(Records excerpted from a collection)
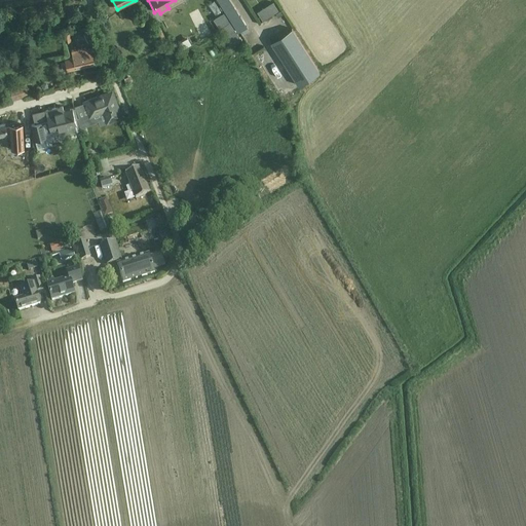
[(217,0),(237,33),(247,28),(229,0),(217,0)]
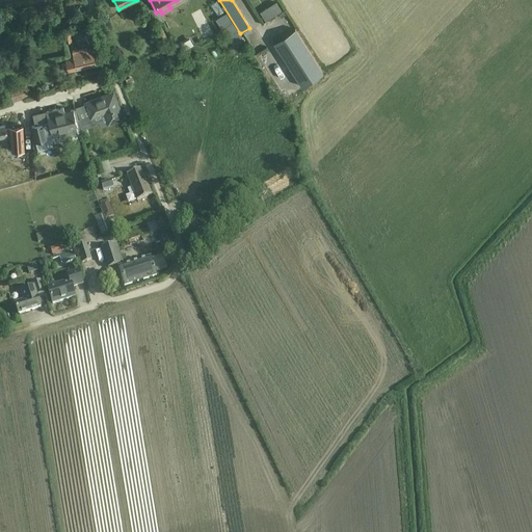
[(227,12),(216,19),(229,37),(238,32),(227,12)]
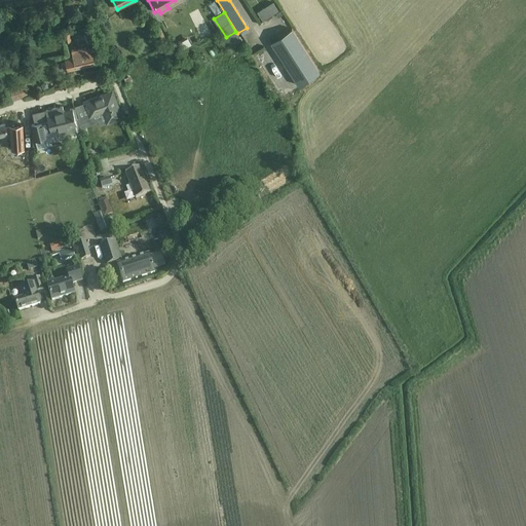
[(270,43),(298,86),(320,73),(292,30),(270,43)]
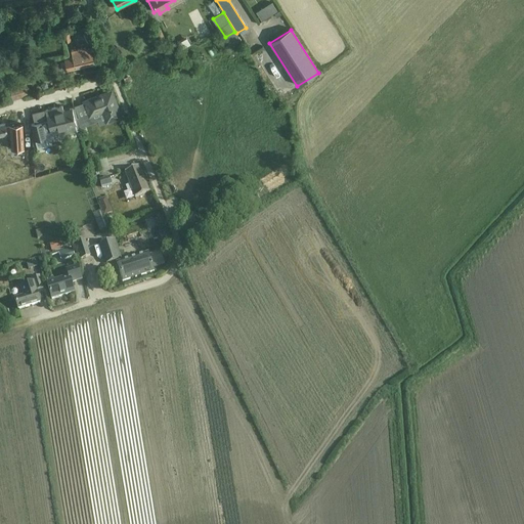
[(85,50),(85,48),(71,51),(73,58),(64,60),(68,71),(97,63),(93,48),(85,50)]
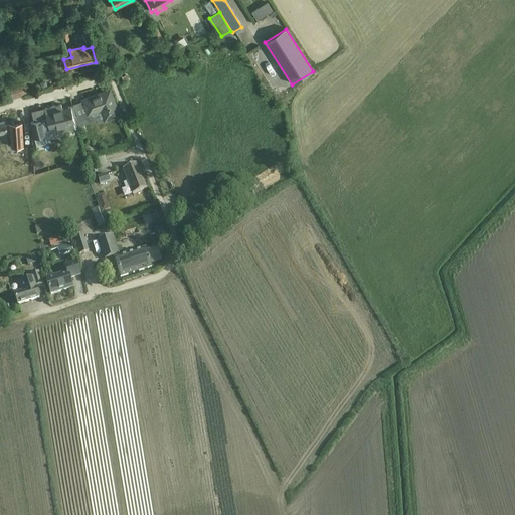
[(23,95),(20,84),(10,88),(13,98),(23,95)]
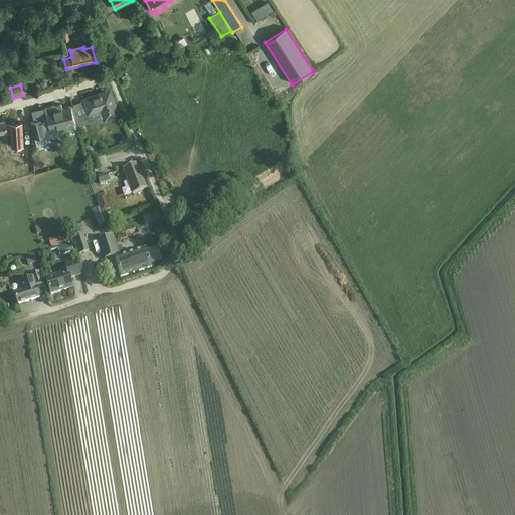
[(82,100),(86,109),(88,115),(101,110),(105,120),(119,115),(110,90),(82,100)]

Instructions for the task: Repeat each entry above exactly. Omit the pictures.

Solution for this problem:
[(217,0),(237,33),(247,28),(229,0),(217,0)]
[(227,12),(216,19),(229,37),(238,32),(227,12)]
[(270,43),(298,86),(320,73),(292,30),(270,43)]
[(85,50),(85,48),(71,51),(73,58),(64,60),(68,71),(97,63),(93,48),(85,50)]
[(23,95),(20,84),(10,88),(13,98),(23,95)]
[(82,100),(86,109),(88,115),(101,110),(105,120),(119,115),(110,90),(82,100)]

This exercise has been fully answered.